Restate the last part of the records below word for word, beginning at the line with "362,180 to 231,300" and ending at the final line.

§ Records shown
▼▼▼

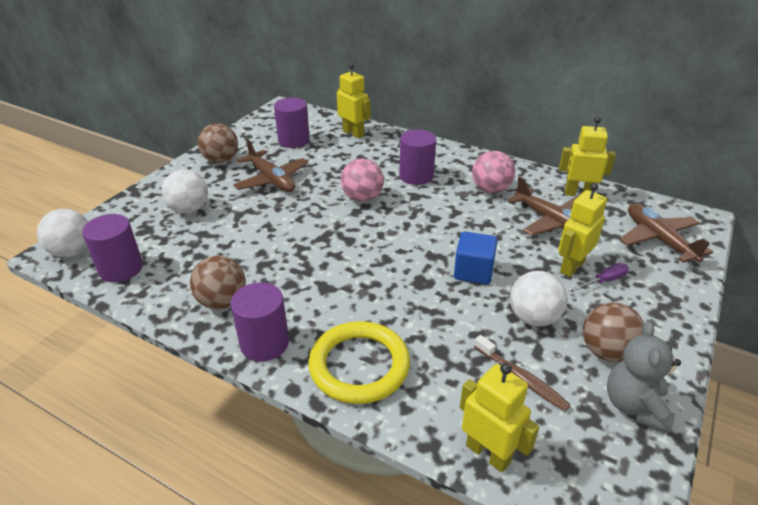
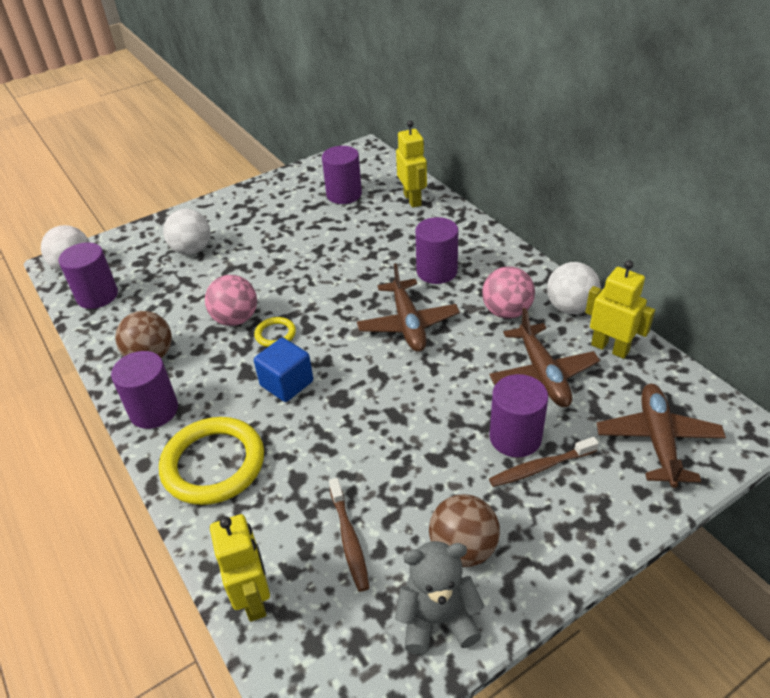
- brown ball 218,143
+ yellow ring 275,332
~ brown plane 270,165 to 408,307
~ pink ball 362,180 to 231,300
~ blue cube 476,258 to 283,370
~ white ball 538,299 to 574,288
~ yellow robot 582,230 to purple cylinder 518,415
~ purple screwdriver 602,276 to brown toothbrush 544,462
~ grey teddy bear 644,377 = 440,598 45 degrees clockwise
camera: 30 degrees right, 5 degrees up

▲▲▲

§ Worked solution
~ pink ball 362,180 to 231,300
~ blue cube 476,258 to 283,370
~ white ball 538,299 to 574,288
~ yellow robot 582,230 to purple cylinder 518,415
~ purple screwdriver 602,276 to brown toothbrush 544,462
~ grey teddy bear 644,377 = 440,598 45 degrees clockwise
camera: 30 degrees right, 5 degrees up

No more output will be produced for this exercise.